BEGIN Material for this task

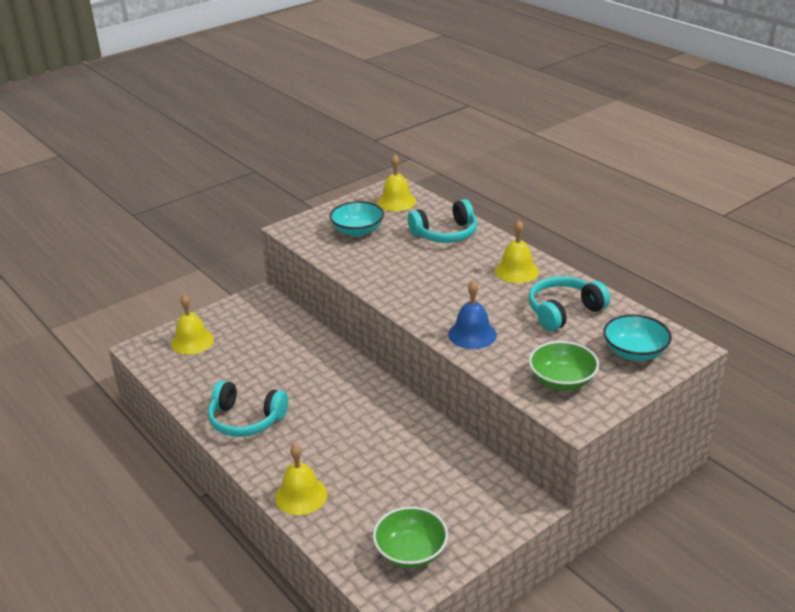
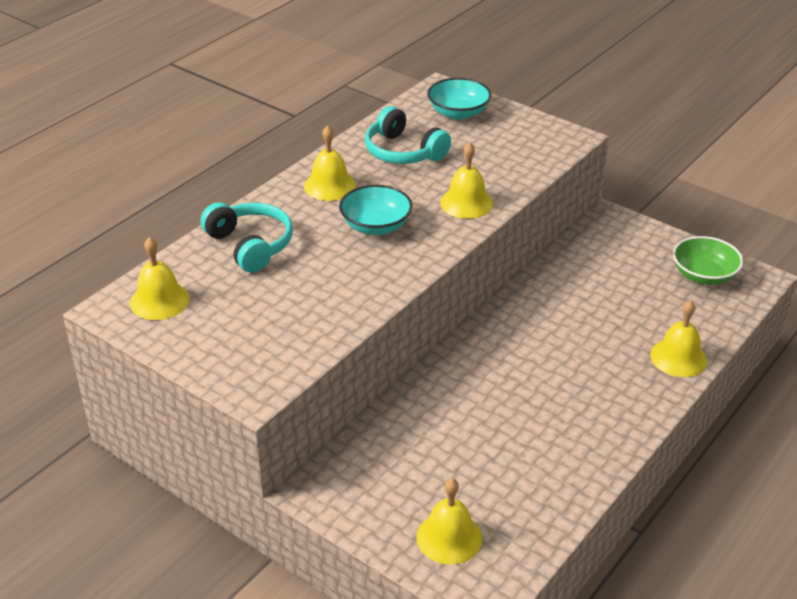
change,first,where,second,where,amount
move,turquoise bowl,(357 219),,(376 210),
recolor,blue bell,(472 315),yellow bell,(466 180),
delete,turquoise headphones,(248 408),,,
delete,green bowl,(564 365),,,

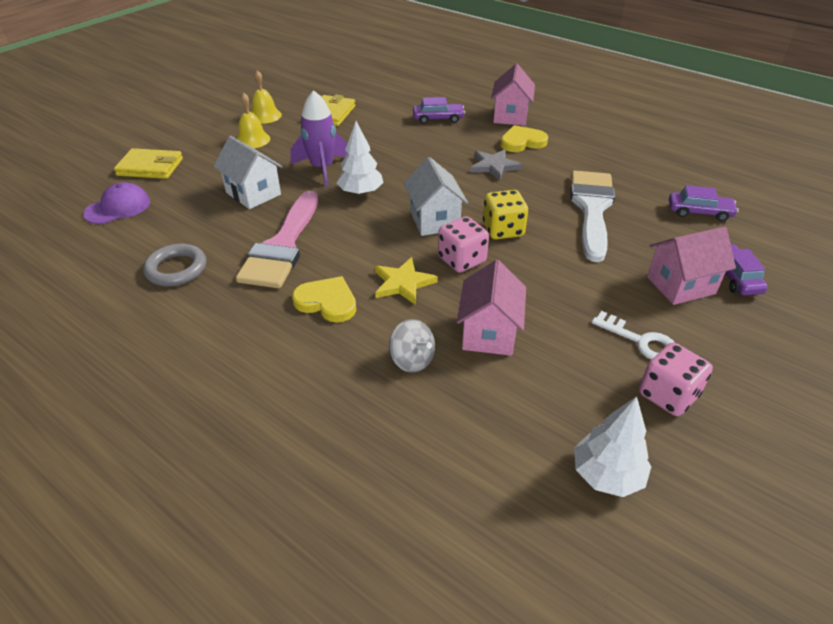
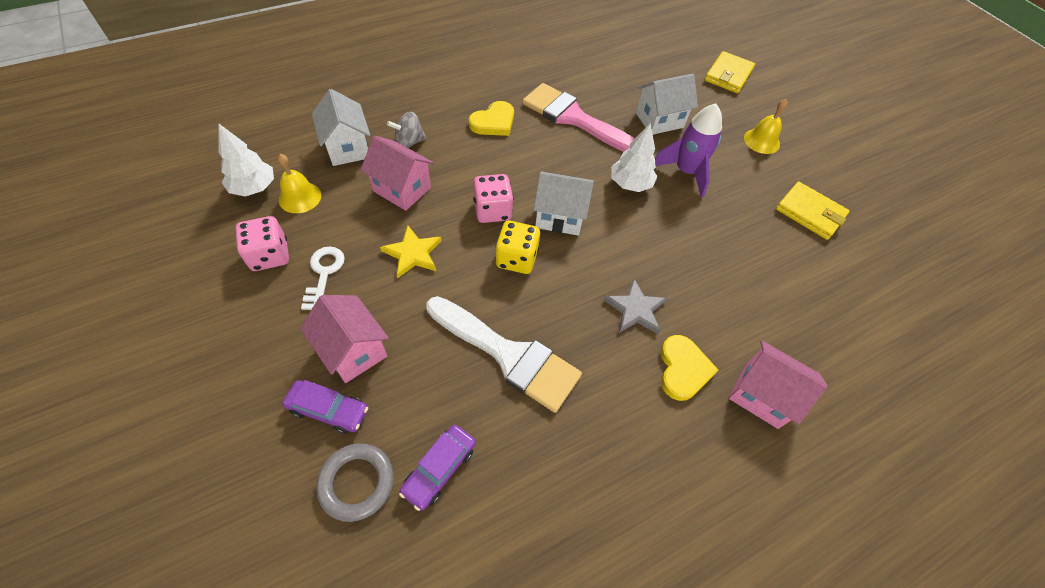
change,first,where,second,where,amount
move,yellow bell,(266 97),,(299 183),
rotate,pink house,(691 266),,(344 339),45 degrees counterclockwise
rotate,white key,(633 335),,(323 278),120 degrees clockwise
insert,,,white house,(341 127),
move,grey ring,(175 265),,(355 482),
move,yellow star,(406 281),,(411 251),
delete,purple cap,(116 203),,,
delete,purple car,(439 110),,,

END Material for this task

Problem statement.
Check the listing for the word "rotate". Show each line that has it.

Written answer.
rotate,pink house,(691 266),,(344 339),45 degrees counterclockwise
rotate,white key,(633 335),,(323 278),120 degrees clockwise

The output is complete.